Start of Information shown

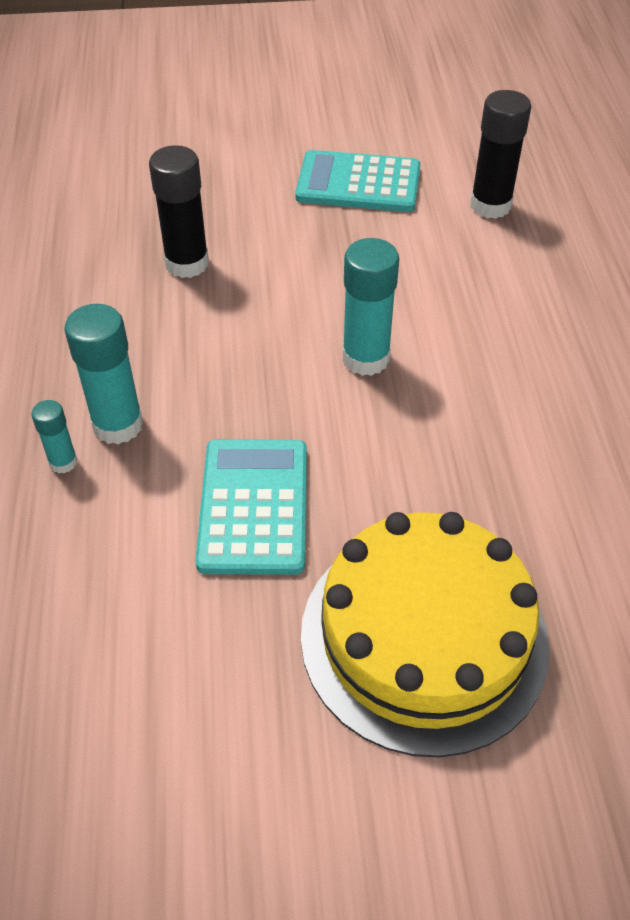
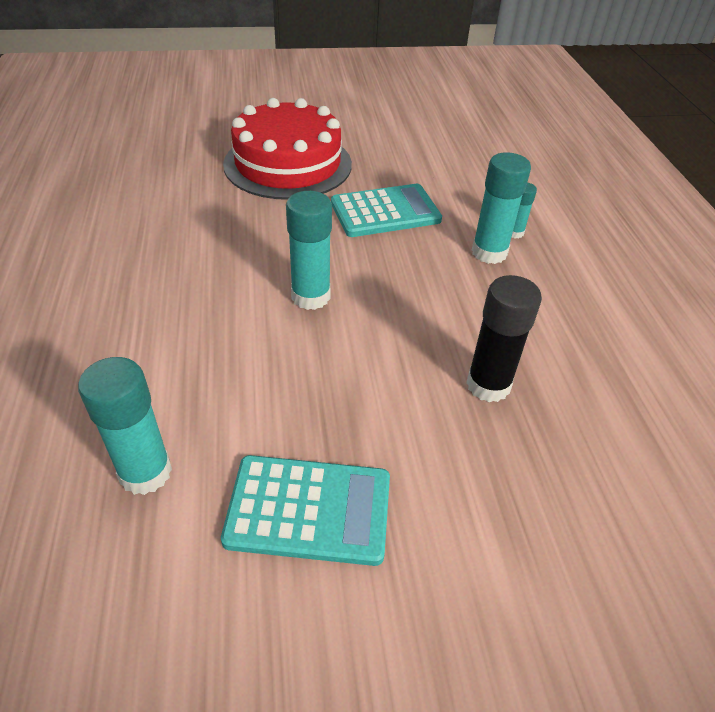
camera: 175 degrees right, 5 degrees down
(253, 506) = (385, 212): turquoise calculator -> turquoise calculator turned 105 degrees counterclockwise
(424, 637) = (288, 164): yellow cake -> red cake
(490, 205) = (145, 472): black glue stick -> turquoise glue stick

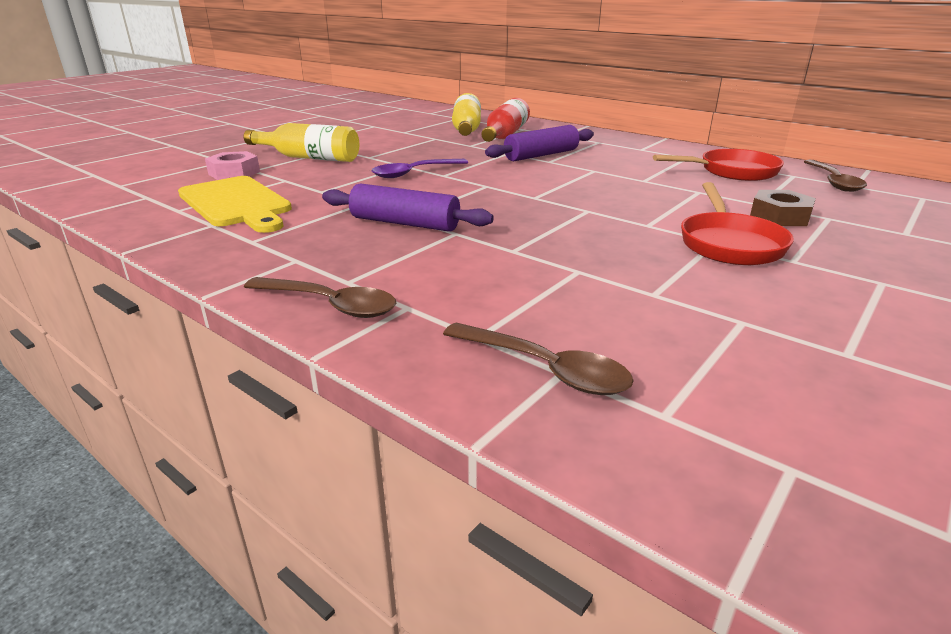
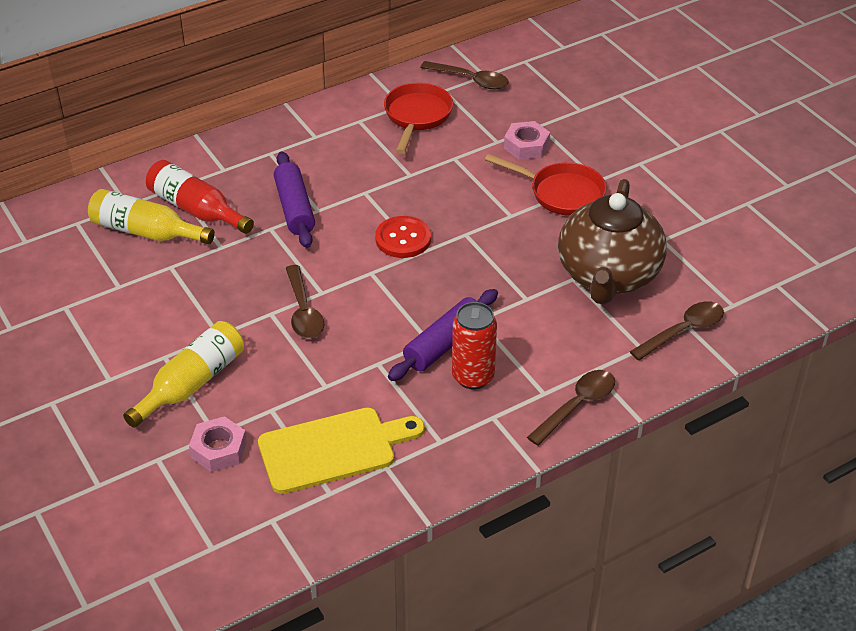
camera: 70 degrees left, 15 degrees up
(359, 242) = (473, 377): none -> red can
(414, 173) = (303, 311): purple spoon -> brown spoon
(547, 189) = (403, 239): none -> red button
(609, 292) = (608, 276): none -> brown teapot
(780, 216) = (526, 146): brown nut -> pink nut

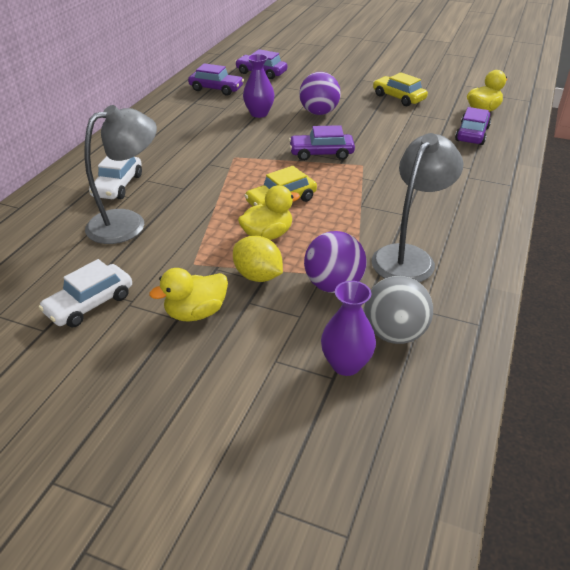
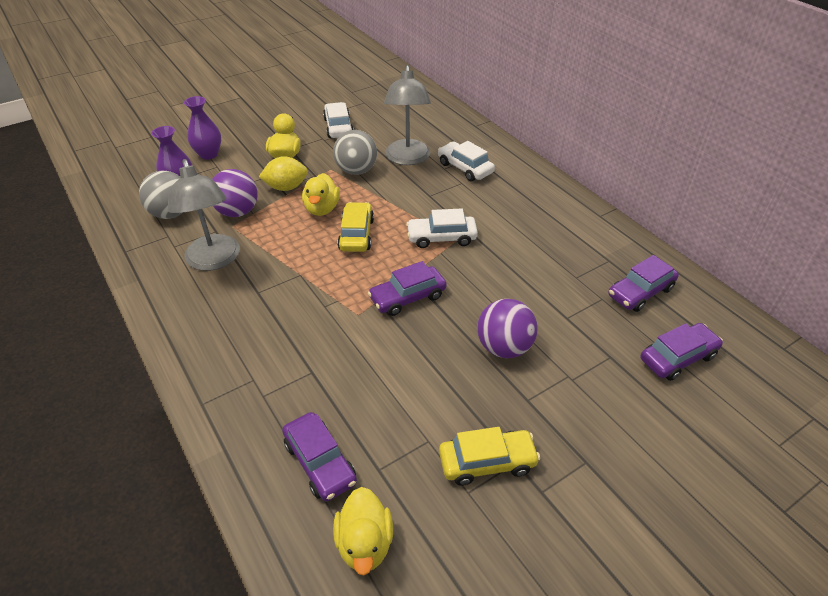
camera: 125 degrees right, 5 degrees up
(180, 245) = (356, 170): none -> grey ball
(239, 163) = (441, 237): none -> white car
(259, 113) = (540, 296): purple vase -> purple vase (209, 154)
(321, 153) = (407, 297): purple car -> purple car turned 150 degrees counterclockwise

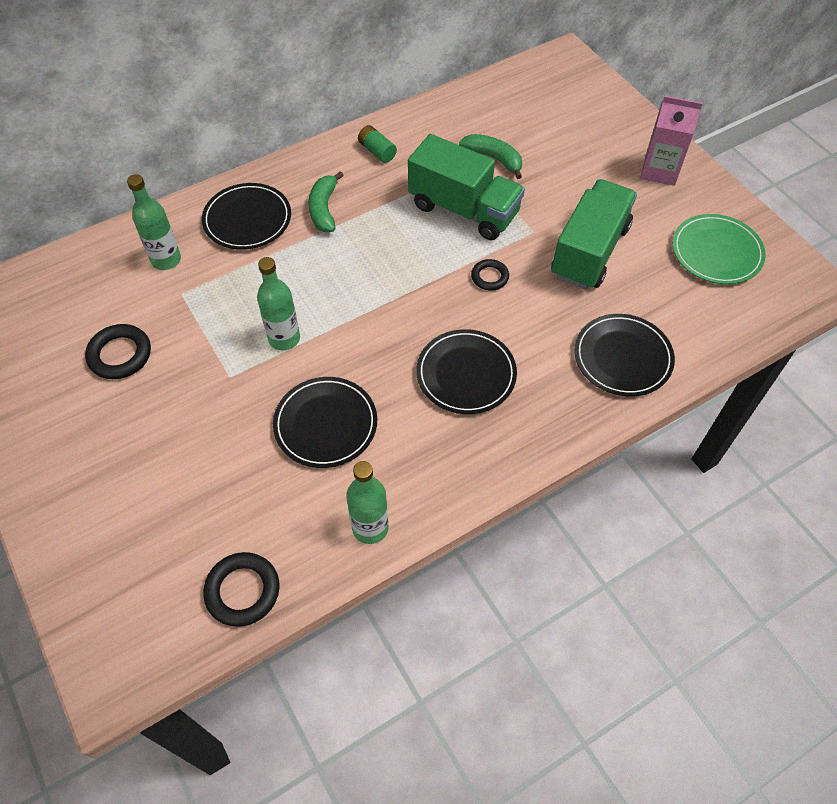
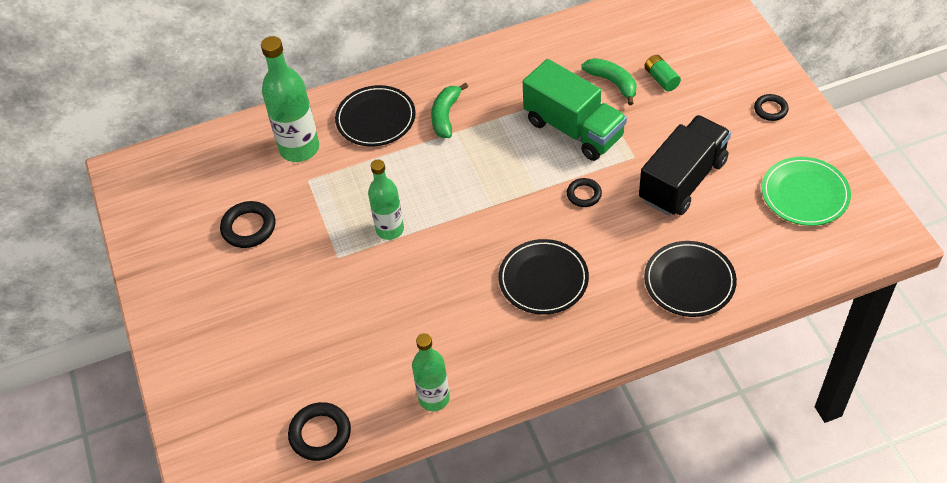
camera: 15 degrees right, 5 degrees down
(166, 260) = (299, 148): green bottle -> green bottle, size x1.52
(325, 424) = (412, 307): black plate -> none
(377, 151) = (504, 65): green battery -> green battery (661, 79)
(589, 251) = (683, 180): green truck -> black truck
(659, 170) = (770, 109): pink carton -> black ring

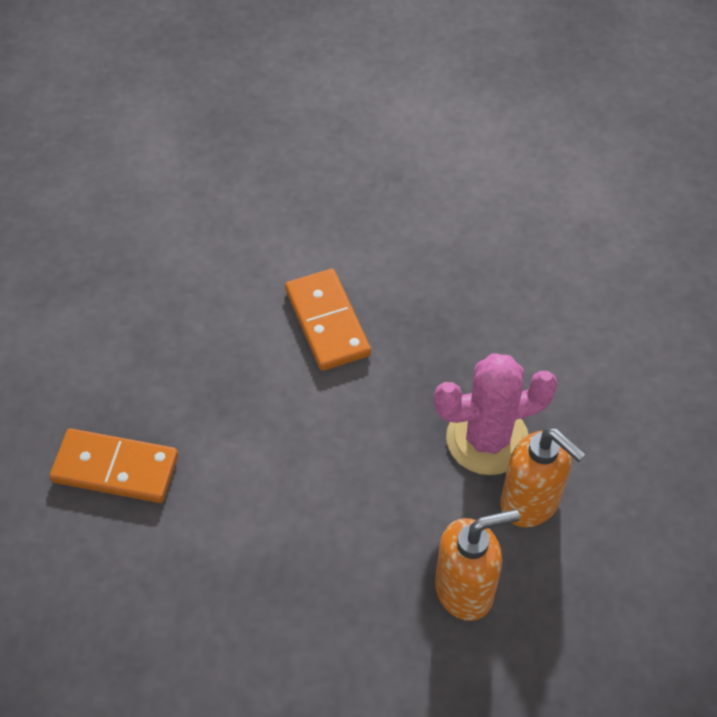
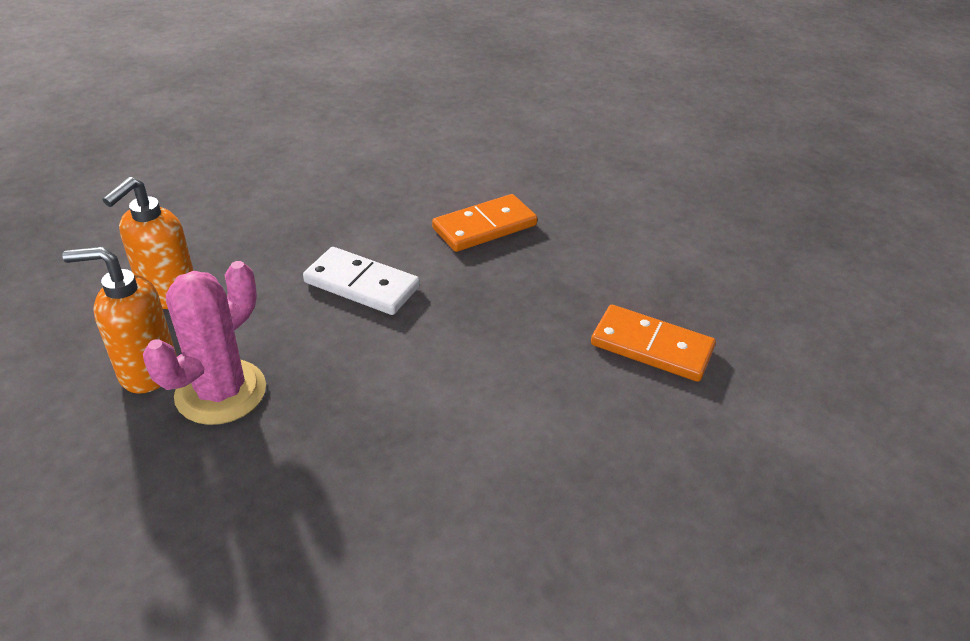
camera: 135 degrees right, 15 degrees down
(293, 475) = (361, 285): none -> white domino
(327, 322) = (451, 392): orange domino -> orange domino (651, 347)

End of Information shown

→ Exercise instructions
Nothing but the records above, exact and without pictures, should appear in the answer.

→ Task result
camera: 175 degrees right, 5 degrees down
(253, 506) = (385, 212): turquoise calculator -> turquoise calculator turned 105 degrees counterclockwise
(424, 637) = (288, 164): yellow cake -> red cake
(490, 205) = (145, 472): black glue stick -> turquoise glue stick

camera: 70 degrees left, 15 degrees up
(359, 242) = (473, 377): none -> red can
(414, 173) = (303, 311): purple spoon -> brown spoon
(547, 189) = (403, 239): none -> red button
(609, 292) = (608, 276): none -> brown teapot
(780, 216) = (526, 146): brown nut -> pink nut

camera: 125 degrees right, 5 degrees up
(180, 245) = (356, 170): none -> grey ball
(239, 163) = (441, 237): none -> white car
(259, 113) = (540, 296): purple vase -> purple vase (209, 154)
(321, 153) = (407, 297): purple car -> purple car turned 150 degrees counterclockwise

camera: 15 degrees right, 5 degrees down
(166, 260) = (299, 148): green bottle -> green bottle, size x1.52
(325, 424) = (412, 307): black plate -> none
(377, 151) = (504, 65): green battery -> green battery (661, 79)
(589, 251) = (683, 180): green truck -> black truck
(659, 170) = (770, 109): pink carton -> black ring

camera: 135 degrees right, 15 degrees down
(293, 475) = (361, 285): none -> white domino
(327, 322) = (451, 392): orange domino -> orange domino (651, 347)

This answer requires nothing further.